RECORDS: Begin

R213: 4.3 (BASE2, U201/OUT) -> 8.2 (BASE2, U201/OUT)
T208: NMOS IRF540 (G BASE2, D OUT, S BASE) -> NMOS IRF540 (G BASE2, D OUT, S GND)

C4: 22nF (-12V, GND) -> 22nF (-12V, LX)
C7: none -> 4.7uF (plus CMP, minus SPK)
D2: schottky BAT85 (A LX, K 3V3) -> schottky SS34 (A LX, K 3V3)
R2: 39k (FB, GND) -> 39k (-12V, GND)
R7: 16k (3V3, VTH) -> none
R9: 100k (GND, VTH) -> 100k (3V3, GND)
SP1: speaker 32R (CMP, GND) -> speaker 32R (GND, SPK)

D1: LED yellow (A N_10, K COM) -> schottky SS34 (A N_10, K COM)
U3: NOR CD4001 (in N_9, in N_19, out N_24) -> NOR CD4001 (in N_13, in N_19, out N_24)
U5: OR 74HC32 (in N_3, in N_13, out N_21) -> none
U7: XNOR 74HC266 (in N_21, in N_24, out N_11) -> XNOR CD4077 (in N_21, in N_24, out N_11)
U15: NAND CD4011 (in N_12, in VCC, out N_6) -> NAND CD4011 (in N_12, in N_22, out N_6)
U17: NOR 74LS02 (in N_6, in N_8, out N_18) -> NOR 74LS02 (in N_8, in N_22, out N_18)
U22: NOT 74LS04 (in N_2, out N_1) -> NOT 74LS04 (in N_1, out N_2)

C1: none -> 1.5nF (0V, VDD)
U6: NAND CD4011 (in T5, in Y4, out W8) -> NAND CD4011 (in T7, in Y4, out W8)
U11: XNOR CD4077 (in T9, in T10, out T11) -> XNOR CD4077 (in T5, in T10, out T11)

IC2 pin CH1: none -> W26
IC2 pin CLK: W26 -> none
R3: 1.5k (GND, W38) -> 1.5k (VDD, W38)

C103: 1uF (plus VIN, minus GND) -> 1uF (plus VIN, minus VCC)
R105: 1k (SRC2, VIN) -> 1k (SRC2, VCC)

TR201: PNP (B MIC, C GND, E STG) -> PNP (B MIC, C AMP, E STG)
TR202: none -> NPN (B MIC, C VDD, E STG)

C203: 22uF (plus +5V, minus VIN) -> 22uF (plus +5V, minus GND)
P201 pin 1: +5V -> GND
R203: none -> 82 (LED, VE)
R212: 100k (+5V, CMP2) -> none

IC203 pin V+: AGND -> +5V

RECORDS: End

#### PROBLEM TO WORK ON
Reprint the data above from the opening line to the line holding "U17: NOR 74LS02", inclusive, and nothing else.

#### WRITTEN SOLUTION
R213: 4.3 (BASE2, U201/OUT) -> 8.2 (BASE2, U201/OUT)
T208: NMOS IRF540 (G BASE2, D OUT, S BASE) -> NMOS IRF540 (G BASE2, D OUT, S GND)

C4: 22nF (-12V, GND) -> 22nF (-12V, LX)
C7: none -> 4.7uF (plus CMP, minus SPK)
D2: schottky BAT85 (A LX, K 3V3) -> schottky SS34 (A LX, K 3V3)
R2: 39k (FB, GND) -> 39k (-12V, GND)
R7: 16k (3V3, VTH) -> none
R9: 100k (GND, VTH) -> 100k (3V3, GND)
SP1: speaker 32R (CMP, GND) -> speaker 32R (GND, SPK)

D1: LED yellow (A N_10, K COM) -> schottky SS34 (A N_10, K COM)
U3: NOR CD4001 (in N_9, in N_19, out N_24) -> NOR CD4001 (in N_13, in N_19, out N_24)
U5: OR 74HC32 (in N_3, in N_13, out N_21) -> none
U7: XNOR 74HC266 (in N_21, in N_24, out N_11) -> XNOR CD4077 (in N_21, in N_24, out N_11)
U15: NAND CD4011 (in N_12, in VCC, out N_6) -> NAND CD4011 (in N_12, in N_22, out N_6)
U17: NOR 74LS02 (in N_6, in N_8, out N_18) -> NOR 74LS02 (in N_8, in N_22, out N_18)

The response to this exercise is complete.